Written task – List every line in the records below that contains the string "kern", copying each line in full. Match case exactly.

Given entries –
-- Start --

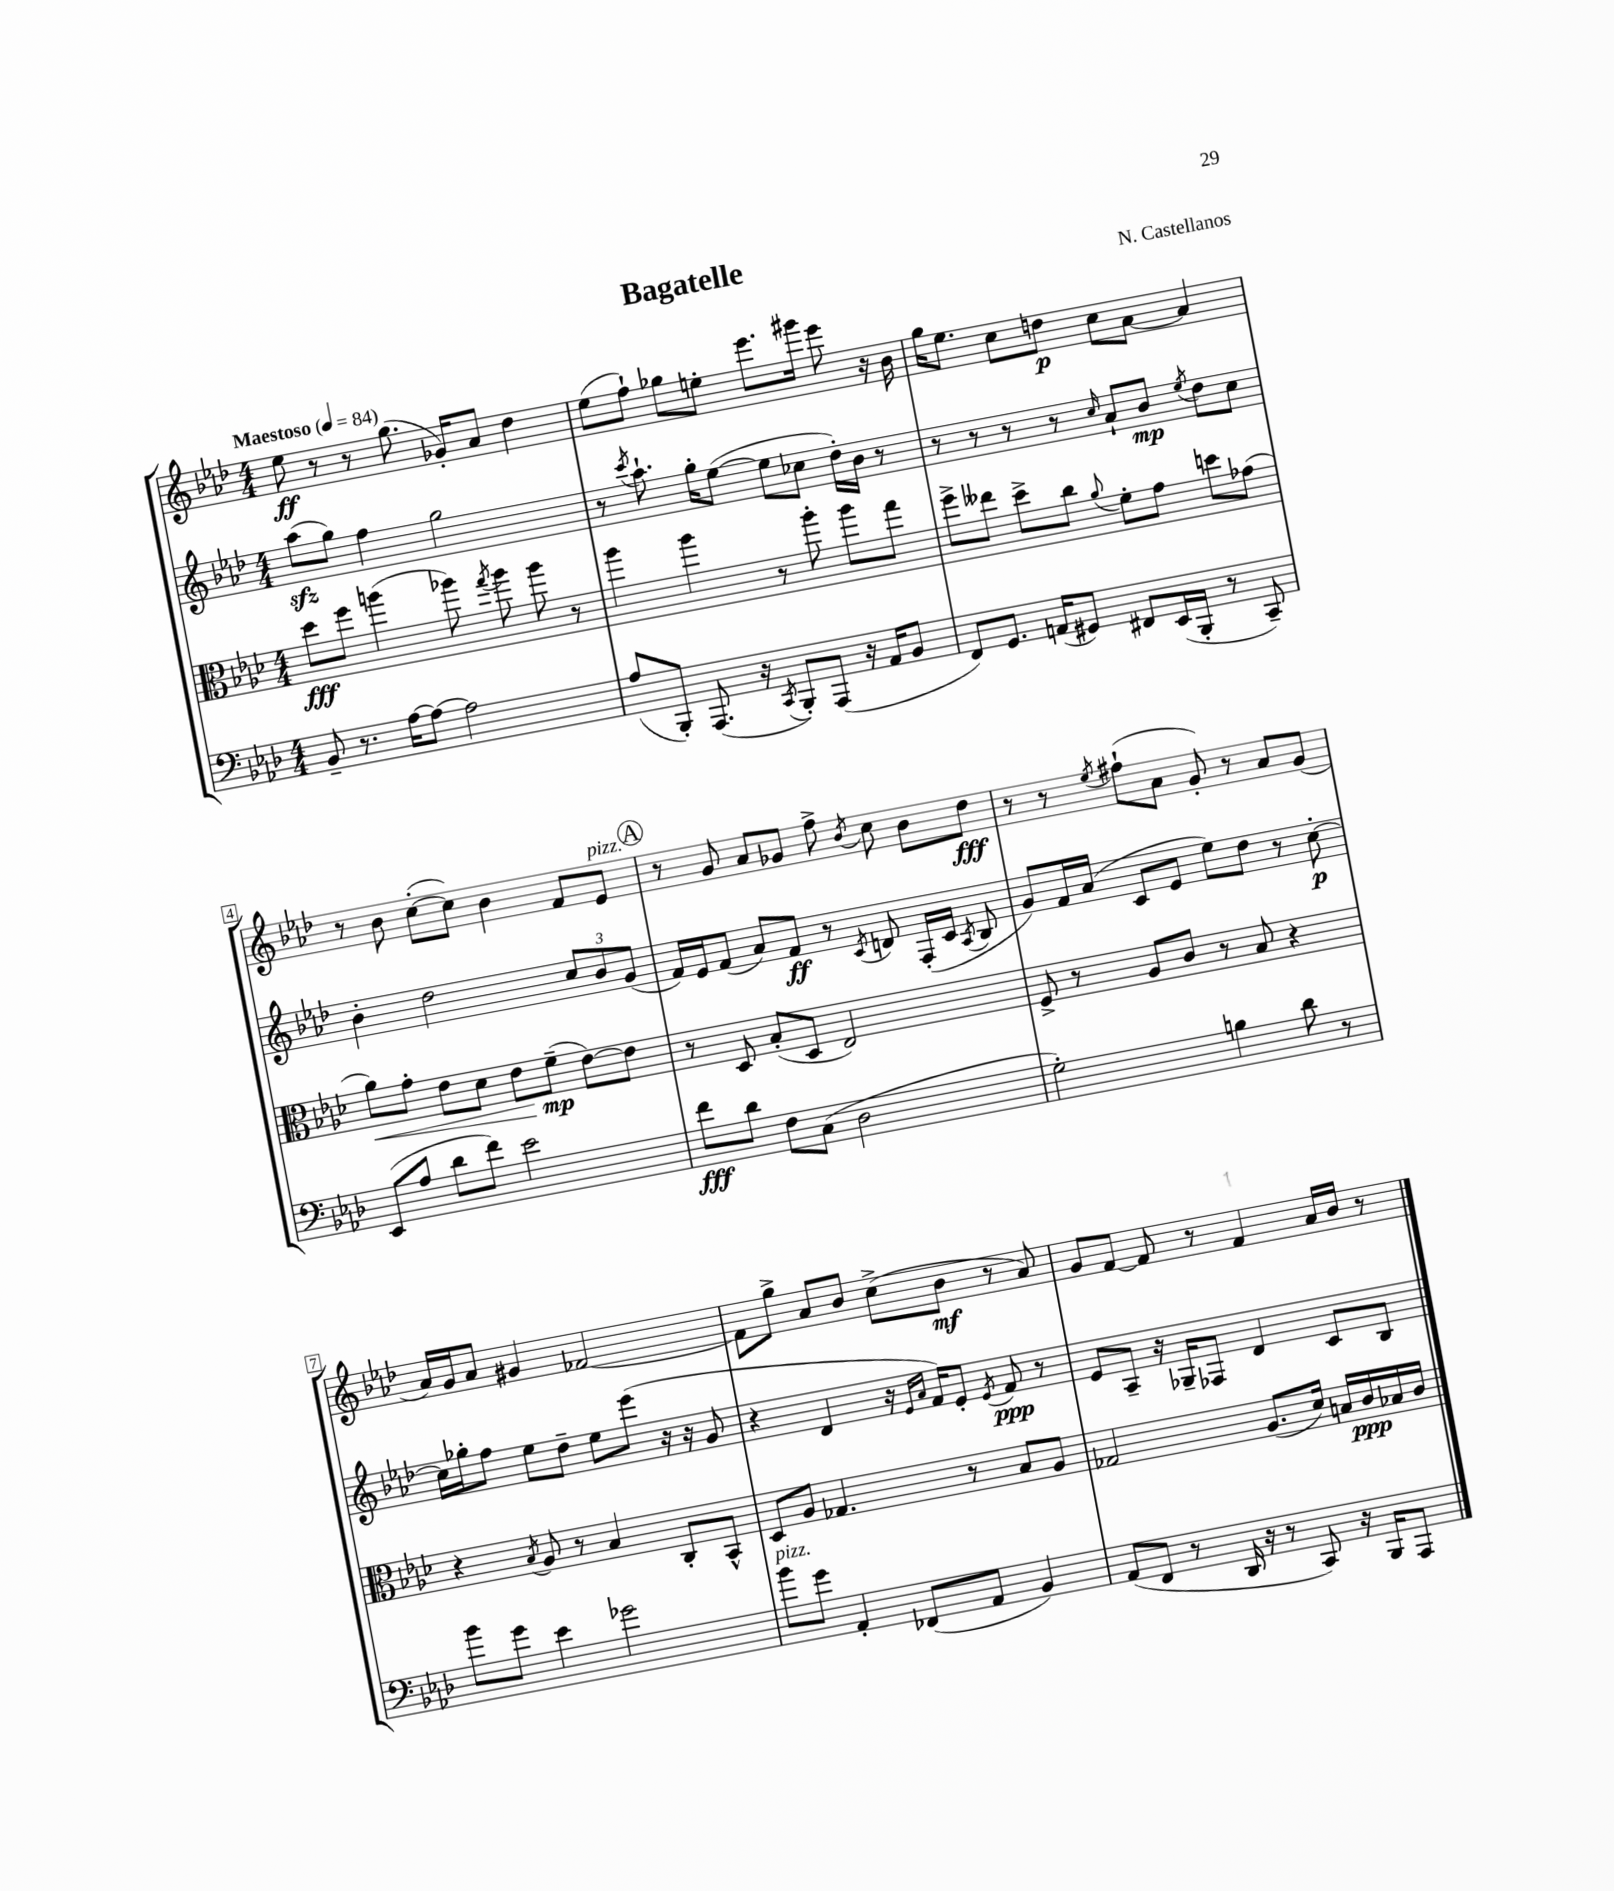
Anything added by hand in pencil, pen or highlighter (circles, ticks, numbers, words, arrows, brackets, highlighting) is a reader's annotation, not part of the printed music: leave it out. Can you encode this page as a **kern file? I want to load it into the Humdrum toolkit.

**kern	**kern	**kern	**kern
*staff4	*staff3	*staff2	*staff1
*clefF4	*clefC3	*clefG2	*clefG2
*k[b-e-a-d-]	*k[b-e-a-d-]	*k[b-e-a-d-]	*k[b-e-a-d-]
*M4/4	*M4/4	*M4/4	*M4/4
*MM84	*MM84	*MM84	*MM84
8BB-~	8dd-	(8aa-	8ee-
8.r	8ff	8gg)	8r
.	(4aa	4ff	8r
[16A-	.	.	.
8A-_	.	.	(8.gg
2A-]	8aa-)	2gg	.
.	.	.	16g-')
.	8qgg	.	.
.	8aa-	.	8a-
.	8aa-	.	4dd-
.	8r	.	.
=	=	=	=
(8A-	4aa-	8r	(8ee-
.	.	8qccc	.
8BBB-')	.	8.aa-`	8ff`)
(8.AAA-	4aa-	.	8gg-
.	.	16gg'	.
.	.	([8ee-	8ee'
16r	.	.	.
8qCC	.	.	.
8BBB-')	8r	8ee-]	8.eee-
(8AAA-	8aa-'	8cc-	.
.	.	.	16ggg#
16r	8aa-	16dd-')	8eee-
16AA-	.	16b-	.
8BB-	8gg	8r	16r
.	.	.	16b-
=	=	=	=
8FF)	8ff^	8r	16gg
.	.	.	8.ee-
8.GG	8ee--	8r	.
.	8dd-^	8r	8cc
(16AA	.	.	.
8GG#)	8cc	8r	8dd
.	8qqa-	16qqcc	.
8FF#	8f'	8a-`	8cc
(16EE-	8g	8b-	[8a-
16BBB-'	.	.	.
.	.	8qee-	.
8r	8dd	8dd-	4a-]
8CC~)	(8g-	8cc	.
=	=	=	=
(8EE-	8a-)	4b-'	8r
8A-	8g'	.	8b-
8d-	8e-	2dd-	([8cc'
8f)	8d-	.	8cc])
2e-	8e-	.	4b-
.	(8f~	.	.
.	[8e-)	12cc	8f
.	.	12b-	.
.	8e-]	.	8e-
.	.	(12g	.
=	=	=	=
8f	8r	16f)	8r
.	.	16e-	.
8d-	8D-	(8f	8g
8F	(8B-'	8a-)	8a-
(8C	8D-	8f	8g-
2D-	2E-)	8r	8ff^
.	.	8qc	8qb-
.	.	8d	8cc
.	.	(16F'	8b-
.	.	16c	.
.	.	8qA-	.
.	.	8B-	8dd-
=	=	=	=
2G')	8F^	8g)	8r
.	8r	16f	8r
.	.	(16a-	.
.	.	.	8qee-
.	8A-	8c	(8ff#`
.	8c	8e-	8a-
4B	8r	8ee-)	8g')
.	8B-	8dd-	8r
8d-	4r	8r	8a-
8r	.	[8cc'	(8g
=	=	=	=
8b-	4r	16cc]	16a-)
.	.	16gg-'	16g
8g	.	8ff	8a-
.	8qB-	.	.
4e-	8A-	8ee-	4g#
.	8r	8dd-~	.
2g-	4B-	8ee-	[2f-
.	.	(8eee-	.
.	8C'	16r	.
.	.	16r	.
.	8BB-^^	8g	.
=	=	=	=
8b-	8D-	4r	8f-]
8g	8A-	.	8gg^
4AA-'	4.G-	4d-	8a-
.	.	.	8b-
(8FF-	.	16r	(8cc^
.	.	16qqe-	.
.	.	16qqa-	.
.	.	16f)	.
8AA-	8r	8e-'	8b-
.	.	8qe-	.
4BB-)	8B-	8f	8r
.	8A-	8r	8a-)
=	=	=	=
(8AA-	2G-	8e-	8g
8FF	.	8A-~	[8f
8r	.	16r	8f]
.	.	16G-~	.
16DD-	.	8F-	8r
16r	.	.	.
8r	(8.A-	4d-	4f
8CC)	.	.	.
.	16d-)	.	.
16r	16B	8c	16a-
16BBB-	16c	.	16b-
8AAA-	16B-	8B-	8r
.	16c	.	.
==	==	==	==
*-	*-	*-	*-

-- End --
-- Start --

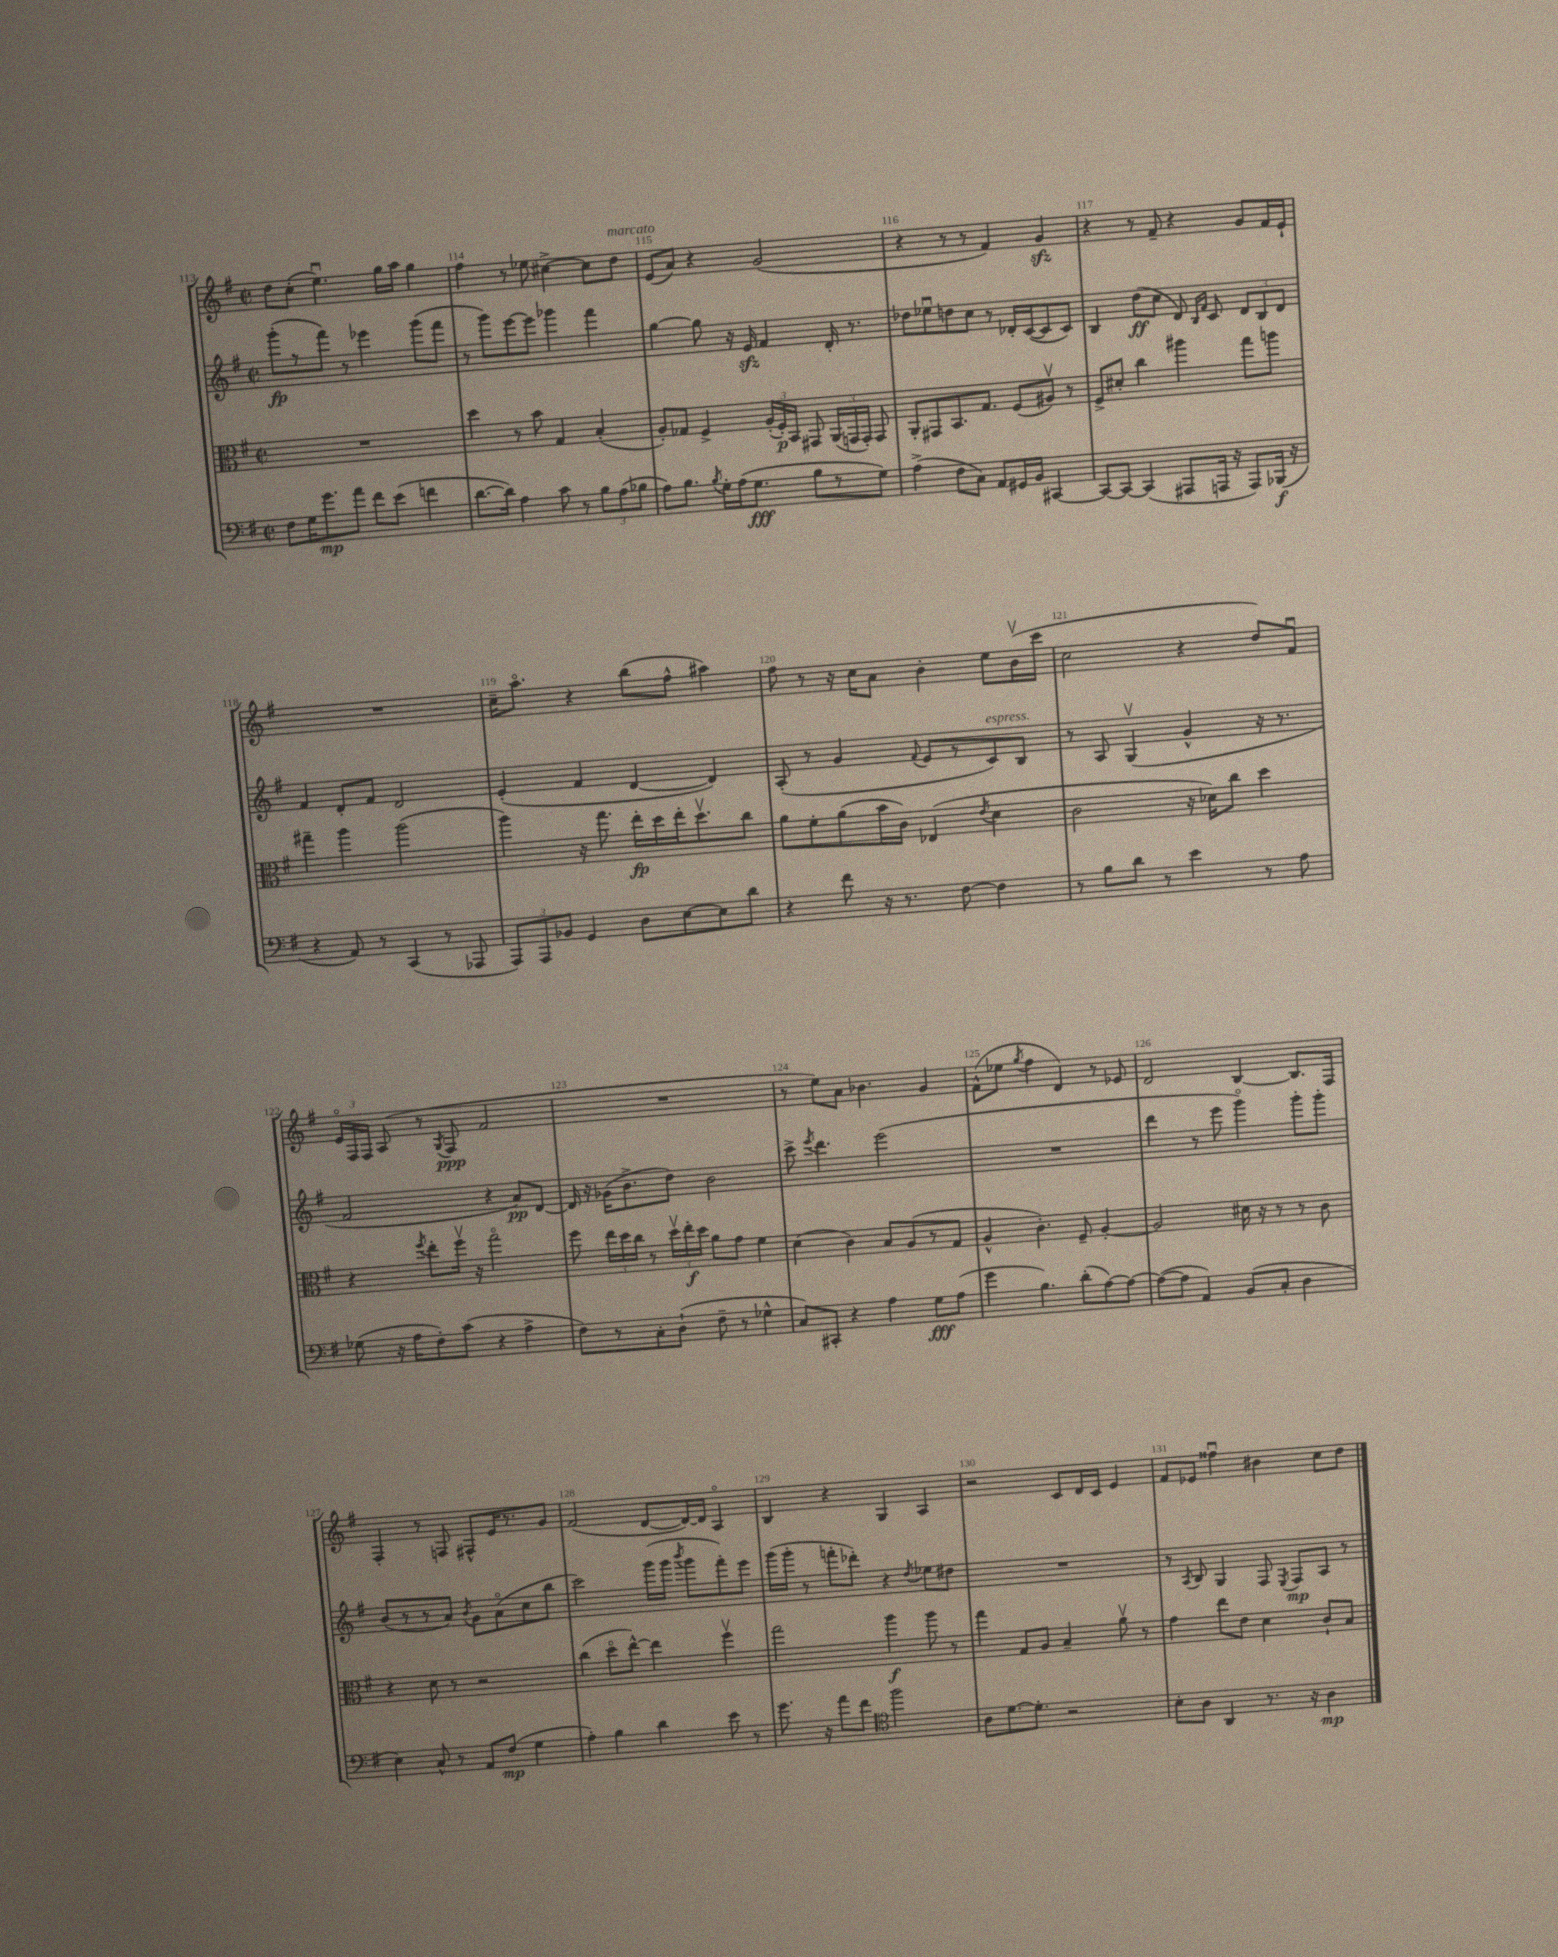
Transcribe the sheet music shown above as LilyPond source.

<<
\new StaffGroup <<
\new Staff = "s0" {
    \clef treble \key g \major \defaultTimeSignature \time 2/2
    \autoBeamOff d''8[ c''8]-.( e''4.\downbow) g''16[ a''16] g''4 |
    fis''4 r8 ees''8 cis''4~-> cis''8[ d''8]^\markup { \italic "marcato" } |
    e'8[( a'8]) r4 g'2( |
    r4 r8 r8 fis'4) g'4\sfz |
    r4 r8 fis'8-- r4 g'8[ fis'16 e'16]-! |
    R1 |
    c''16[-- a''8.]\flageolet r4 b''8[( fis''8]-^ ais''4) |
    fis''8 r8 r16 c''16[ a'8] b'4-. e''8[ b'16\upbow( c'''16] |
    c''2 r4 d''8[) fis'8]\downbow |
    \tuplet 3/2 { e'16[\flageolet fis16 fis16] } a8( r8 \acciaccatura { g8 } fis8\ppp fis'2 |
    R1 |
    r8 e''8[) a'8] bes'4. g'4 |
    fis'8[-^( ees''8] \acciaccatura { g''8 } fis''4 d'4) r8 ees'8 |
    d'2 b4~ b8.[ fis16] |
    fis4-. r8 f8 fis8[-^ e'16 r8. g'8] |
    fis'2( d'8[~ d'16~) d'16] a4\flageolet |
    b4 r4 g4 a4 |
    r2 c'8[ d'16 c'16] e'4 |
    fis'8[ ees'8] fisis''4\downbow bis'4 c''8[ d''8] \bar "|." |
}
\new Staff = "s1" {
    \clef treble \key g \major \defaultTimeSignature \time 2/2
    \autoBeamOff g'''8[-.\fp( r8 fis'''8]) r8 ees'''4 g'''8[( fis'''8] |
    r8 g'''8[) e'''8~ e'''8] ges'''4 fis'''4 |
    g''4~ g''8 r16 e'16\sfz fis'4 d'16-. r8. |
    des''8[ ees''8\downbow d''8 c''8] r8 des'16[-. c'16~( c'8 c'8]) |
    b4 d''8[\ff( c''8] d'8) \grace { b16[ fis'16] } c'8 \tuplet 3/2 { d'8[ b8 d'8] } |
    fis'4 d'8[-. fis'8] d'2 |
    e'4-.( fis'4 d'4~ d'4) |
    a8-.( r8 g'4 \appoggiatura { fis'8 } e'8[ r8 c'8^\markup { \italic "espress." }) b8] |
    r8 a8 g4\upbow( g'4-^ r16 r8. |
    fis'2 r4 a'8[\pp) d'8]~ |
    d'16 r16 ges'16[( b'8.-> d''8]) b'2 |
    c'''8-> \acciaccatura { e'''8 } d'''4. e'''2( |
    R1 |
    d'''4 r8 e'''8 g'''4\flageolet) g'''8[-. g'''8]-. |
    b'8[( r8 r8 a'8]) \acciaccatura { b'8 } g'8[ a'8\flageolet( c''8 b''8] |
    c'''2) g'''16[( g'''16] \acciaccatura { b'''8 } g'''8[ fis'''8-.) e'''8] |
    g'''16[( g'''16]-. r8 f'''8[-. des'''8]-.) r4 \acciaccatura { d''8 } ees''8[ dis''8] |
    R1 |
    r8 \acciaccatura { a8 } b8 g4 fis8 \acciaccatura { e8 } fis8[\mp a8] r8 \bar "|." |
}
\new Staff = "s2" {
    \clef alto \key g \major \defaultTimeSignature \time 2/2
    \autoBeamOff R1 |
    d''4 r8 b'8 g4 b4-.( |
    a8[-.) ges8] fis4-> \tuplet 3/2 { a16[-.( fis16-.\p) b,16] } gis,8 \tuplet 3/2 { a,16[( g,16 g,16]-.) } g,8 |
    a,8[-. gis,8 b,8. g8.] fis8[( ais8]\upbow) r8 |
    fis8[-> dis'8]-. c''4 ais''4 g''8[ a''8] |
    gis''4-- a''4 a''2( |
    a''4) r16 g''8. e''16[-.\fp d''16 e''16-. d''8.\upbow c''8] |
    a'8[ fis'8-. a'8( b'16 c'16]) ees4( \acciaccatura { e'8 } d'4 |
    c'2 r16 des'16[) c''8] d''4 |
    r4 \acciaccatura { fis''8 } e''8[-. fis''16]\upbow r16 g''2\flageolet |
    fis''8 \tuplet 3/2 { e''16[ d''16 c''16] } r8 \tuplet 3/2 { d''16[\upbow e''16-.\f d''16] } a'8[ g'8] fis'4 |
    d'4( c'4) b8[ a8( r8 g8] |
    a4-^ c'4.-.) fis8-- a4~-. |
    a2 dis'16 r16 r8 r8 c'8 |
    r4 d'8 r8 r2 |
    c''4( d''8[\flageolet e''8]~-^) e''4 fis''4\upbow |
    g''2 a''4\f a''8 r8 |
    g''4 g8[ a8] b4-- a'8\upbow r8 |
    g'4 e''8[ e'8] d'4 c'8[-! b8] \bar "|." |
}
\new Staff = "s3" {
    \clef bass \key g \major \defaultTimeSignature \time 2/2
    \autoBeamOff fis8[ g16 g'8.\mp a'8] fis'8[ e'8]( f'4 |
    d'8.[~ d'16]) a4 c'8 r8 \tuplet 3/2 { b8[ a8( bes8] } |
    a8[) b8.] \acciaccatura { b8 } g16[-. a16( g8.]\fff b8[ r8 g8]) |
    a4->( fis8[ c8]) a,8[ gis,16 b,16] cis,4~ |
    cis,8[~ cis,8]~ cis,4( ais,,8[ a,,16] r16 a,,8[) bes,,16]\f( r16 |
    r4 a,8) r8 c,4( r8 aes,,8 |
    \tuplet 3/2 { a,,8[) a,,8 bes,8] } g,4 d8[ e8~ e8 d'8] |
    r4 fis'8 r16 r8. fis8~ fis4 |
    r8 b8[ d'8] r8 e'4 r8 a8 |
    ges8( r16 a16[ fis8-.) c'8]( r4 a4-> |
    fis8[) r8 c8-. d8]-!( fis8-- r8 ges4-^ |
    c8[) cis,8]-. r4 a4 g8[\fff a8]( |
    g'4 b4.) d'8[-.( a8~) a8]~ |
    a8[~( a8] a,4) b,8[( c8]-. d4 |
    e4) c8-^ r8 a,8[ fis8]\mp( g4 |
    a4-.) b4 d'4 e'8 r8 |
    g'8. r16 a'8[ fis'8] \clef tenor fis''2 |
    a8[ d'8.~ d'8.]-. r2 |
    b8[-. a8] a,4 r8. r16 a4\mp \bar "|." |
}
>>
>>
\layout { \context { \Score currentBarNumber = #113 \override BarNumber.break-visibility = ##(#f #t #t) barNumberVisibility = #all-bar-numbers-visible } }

-- End --

Response to the exercise –
Anything added by hand in pencil, pen or highlighter (circles, ticks, numbers, words, arrows, brackets, highlighting) is a reader's annotation, not part of the printed music: leave it out. Can you encode this page as a **kern file? I want to load it into the Humdrum toolkit.
**kern	**kern	**kern	**kern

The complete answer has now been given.